» **Instructions for the task**: Copy each line below in which the string "brown" appears.
(Provided material)
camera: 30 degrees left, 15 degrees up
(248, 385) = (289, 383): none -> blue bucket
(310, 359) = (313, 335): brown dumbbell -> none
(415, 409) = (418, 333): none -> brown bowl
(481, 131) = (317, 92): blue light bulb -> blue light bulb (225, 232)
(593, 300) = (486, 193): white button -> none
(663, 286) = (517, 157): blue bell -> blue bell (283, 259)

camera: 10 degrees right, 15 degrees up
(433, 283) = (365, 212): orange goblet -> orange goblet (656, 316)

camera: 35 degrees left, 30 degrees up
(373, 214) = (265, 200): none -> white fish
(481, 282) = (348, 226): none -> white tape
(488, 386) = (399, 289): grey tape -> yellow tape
(End Provided material)
(Provided material)
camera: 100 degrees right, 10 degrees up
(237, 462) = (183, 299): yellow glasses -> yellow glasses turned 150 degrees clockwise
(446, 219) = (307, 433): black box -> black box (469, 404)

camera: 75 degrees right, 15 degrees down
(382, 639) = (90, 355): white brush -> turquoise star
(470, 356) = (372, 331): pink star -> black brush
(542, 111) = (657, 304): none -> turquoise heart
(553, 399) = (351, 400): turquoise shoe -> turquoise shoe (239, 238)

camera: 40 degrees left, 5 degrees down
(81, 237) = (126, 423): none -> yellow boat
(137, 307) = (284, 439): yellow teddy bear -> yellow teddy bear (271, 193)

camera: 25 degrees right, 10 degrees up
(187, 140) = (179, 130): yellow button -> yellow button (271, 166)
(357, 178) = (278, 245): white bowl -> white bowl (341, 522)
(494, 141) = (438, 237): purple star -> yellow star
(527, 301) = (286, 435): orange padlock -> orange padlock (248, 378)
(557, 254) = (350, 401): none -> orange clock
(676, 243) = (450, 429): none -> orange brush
(End Provided material)
(Provided material)
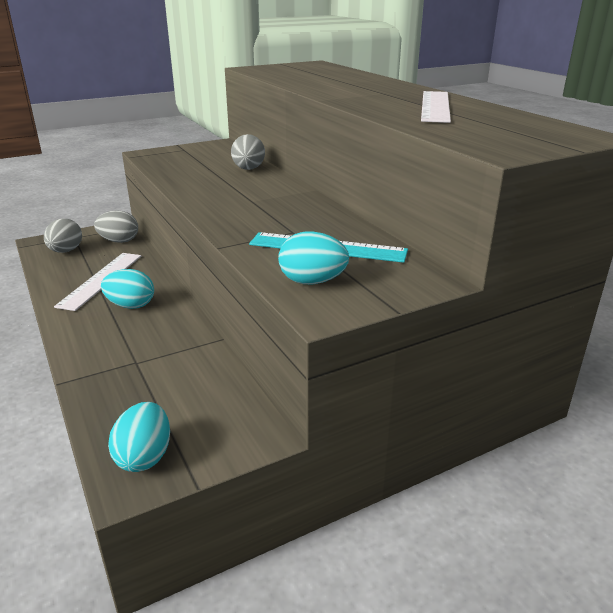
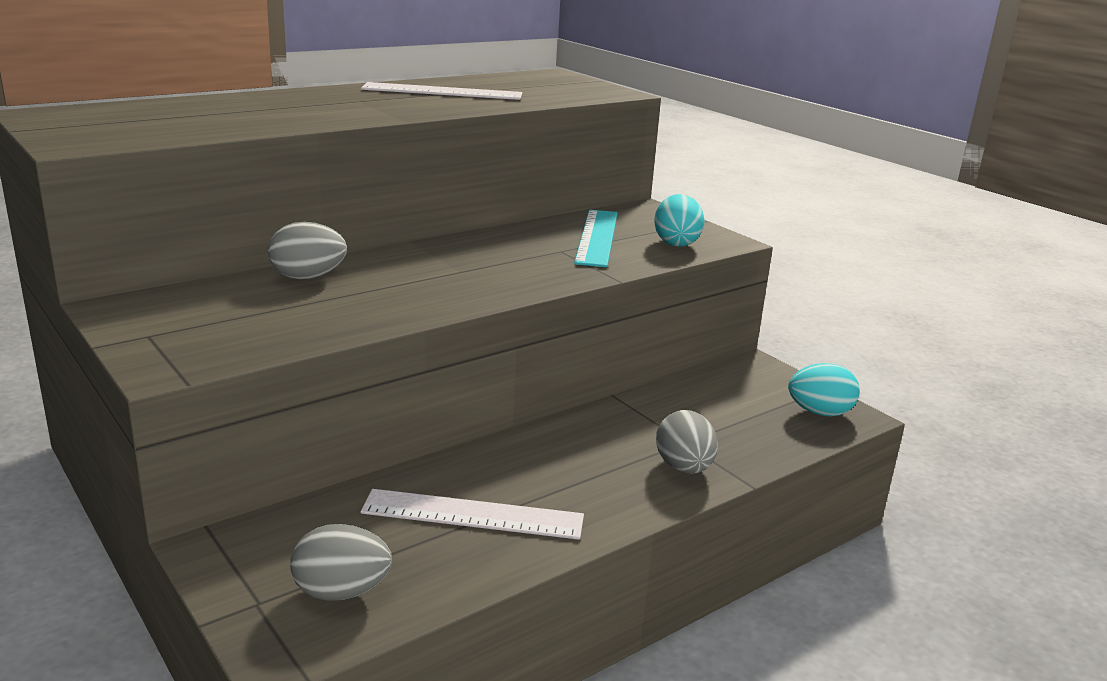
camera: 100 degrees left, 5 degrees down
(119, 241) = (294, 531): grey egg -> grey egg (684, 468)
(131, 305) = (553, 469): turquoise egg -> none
(End Provided material)
» **Response area**:
(310, 359) = (313, 335): brown dumbbell -> none
(415, 409) = (418, 333): none -> brown bowl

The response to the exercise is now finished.